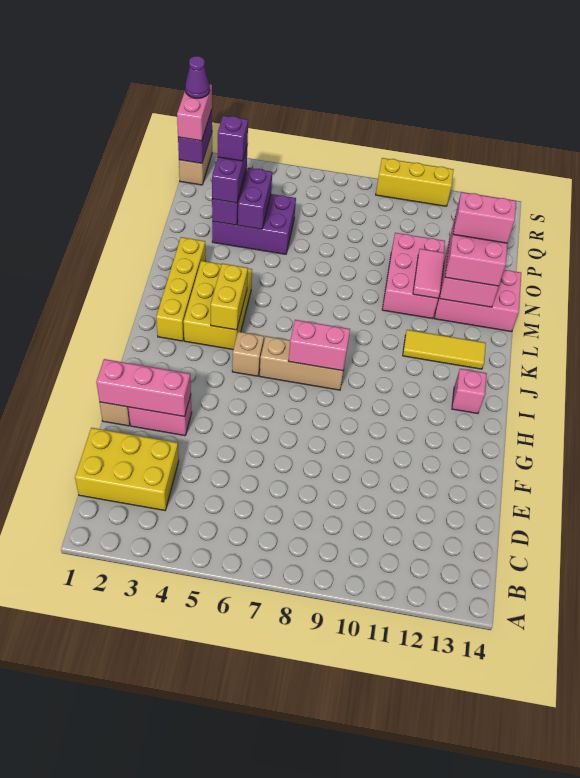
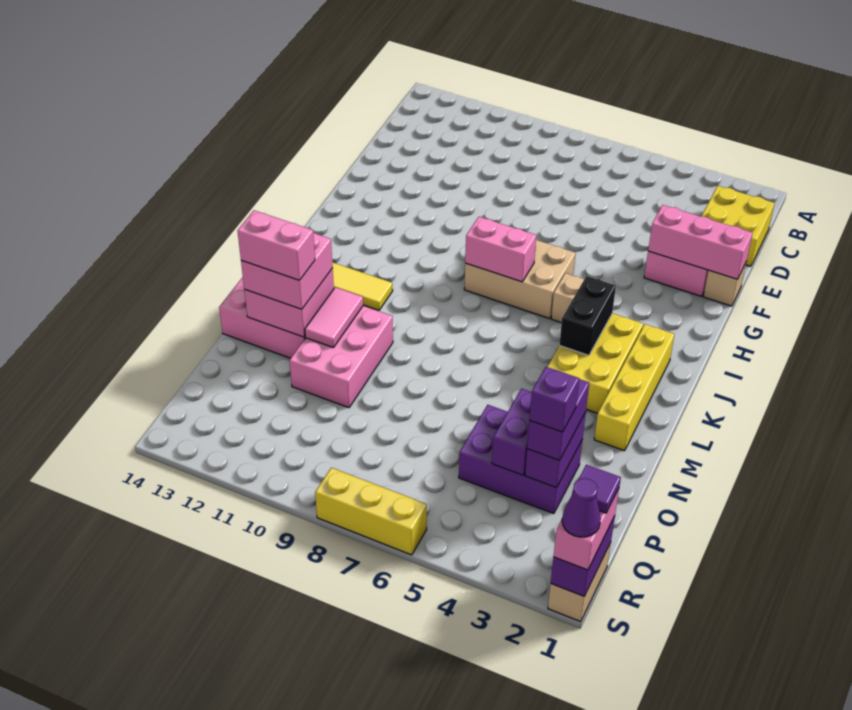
yellow brick C1:D3 level 1 -> yellow brick C1:D2 level 1
tan brick I6:I8 level 1 -> tan brick H6:I8 level 1
pink brick I13 level 1 -> none
yellow brick J4:K4 level 2 -> black brick J4:K4 level 2
none -> purple tile R1 level 4
yellow brick S9:S11 level 1 -> yellow brick S6:S8 level 1

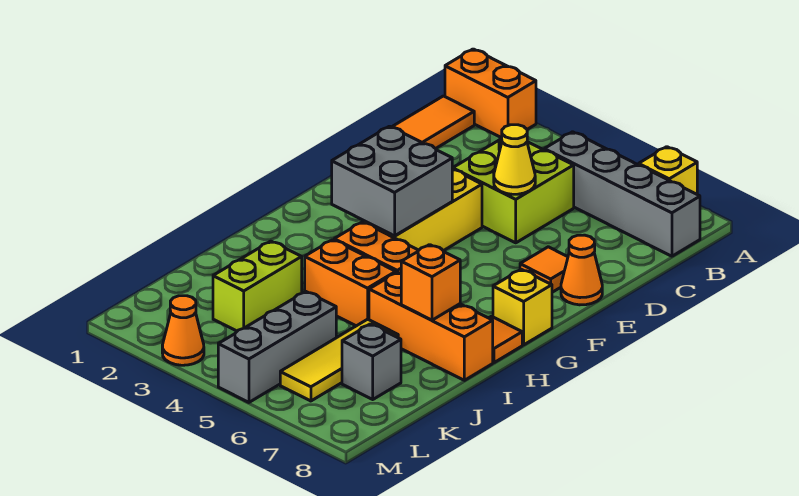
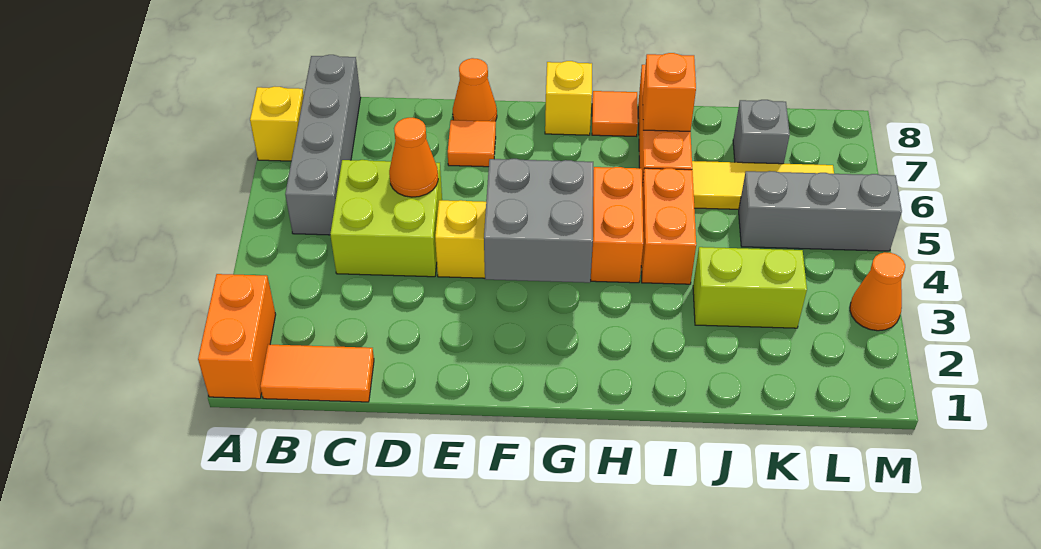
yellow cone D5 level 2 -> orange cone D5 level 2

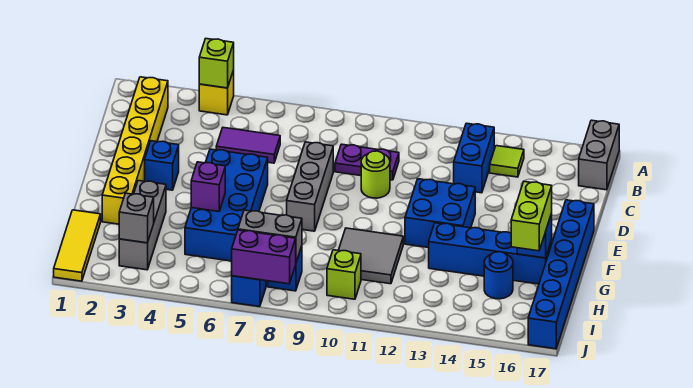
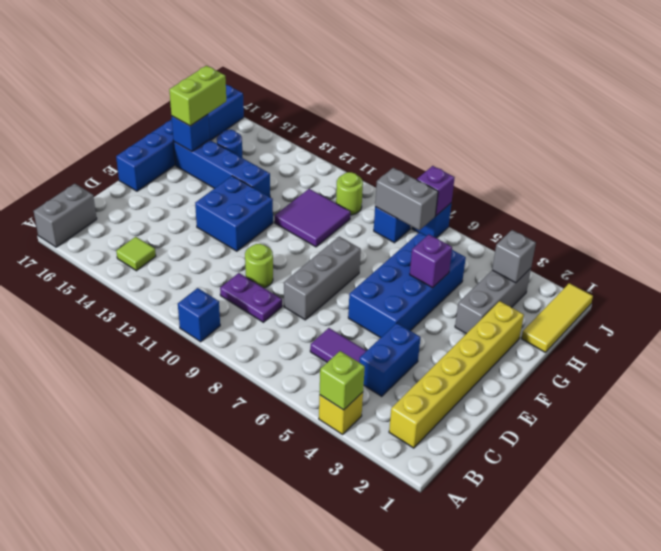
blue brick B13:C13 level 1 -> blue brick C4:D4 level 1
blue brick E3 level 1 -> blue brick A10 level 1
grey tile G10:H11 level 1 -> purple tile G10:H11 level 1
lime brick I10 level 1 -> lime round brick I10 level 1
purple brick J7:J8 level 2 -> purple brick J7 level 2

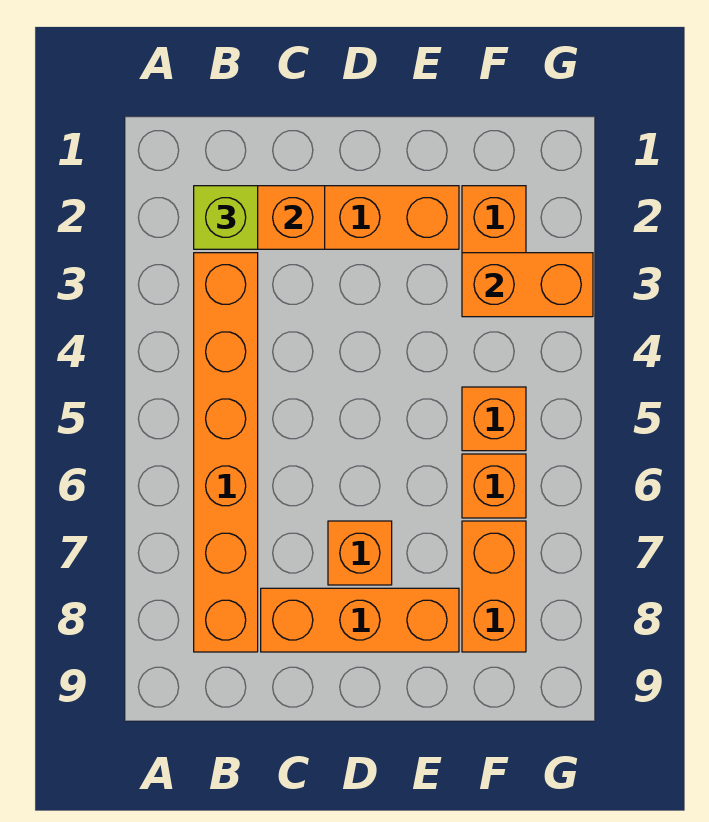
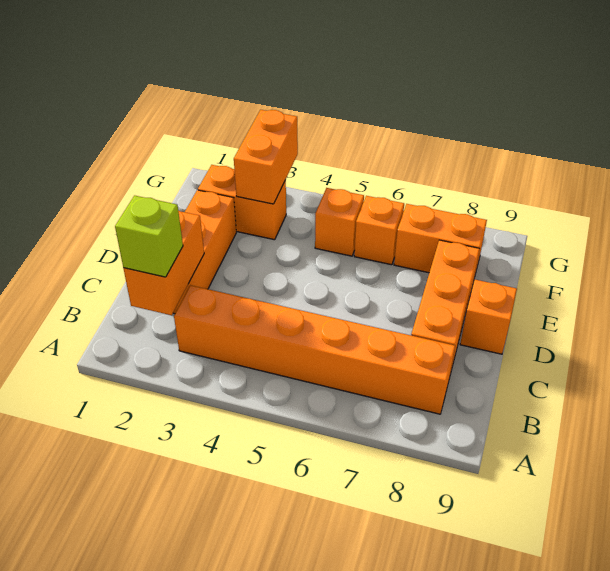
orange brick D7 level 1 -> orange brick D9 level 1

**Your instructions:**
Return all lines from the entries that contain the string "tile".

**Answer space:**
none -> purple tile R1 level 4
grey tile G10:H11 level 1 -> purple tile G10:H11 level 1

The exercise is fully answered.